Top of Records supplied

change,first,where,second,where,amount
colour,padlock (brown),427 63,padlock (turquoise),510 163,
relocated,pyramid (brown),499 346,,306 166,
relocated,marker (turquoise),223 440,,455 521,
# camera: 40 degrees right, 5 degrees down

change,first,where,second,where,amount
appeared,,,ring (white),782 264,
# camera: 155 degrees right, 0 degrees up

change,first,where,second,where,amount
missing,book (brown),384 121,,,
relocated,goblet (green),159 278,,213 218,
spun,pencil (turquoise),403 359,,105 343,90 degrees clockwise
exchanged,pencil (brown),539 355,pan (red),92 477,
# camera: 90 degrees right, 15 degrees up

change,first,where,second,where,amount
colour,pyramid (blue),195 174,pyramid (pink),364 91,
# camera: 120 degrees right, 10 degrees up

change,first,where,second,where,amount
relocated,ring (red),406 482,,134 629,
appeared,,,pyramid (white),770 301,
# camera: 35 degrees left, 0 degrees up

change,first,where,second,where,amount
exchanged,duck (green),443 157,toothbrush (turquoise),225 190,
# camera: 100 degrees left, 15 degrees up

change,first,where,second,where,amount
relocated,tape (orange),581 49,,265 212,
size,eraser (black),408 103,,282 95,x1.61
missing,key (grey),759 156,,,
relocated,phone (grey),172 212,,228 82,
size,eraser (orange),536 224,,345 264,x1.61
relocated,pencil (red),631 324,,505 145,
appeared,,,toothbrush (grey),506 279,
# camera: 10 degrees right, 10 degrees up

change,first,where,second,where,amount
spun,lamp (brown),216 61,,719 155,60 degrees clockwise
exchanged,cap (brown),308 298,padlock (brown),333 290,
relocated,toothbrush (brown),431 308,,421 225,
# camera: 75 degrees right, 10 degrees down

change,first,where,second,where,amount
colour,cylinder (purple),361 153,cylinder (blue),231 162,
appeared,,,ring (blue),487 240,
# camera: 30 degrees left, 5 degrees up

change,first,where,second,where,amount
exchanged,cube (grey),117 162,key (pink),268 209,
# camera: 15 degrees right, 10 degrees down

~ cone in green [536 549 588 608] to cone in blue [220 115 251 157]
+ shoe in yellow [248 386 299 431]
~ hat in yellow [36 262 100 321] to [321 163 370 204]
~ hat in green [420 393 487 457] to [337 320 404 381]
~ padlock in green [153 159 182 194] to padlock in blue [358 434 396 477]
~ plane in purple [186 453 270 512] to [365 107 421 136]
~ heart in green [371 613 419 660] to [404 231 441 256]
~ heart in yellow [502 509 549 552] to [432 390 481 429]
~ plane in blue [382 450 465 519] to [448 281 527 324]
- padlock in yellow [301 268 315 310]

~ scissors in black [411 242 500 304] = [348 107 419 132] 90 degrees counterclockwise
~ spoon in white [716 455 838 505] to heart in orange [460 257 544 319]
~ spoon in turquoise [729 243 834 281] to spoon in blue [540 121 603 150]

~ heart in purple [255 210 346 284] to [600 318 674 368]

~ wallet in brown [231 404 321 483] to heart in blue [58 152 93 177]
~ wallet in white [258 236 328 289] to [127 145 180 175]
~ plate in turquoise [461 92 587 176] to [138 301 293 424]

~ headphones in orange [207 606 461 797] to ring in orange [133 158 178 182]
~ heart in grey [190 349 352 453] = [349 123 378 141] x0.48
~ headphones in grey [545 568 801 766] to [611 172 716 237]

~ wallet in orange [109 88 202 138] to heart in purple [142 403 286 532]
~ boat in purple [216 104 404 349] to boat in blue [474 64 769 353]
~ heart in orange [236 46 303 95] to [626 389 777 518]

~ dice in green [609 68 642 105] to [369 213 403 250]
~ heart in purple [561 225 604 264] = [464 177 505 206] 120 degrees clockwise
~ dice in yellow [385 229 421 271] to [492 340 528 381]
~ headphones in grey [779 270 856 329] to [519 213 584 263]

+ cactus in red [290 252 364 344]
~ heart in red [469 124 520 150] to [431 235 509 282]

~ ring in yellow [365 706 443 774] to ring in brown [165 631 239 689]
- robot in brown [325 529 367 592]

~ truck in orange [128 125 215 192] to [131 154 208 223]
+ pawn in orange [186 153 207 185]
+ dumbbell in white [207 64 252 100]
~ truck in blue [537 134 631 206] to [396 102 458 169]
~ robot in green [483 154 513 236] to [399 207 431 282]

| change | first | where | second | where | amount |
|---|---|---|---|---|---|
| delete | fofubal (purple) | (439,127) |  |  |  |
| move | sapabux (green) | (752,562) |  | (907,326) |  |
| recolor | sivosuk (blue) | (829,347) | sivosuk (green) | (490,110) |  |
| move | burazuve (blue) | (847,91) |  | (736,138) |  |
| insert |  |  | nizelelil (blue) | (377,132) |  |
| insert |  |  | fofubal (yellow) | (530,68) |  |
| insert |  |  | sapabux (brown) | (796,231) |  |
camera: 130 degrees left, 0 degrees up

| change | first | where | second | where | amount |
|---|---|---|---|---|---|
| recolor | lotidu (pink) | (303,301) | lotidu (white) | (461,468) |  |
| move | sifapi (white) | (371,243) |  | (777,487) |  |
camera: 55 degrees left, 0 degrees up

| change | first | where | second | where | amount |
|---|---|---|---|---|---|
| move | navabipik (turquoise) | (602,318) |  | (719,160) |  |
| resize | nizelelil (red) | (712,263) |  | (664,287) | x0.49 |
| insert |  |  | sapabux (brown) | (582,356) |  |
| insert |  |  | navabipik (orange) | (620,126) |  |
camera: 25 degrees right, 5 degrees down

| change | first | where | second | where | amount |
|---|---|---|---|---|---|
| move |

Bottom of Records supplied

## Task
Taking the entries above, print exactly the lines starting at the line with "231 441 256]" and ending at the line with "281 527 324]", both included.

## Exercise solution
~ heart in green [371 613 419 660] to [404 231 441 256]
~ heart in yellow [502 509 549 552] to [432 390 481 429]
~ plane in blue [382 450 465 519] to [448 281 527 324]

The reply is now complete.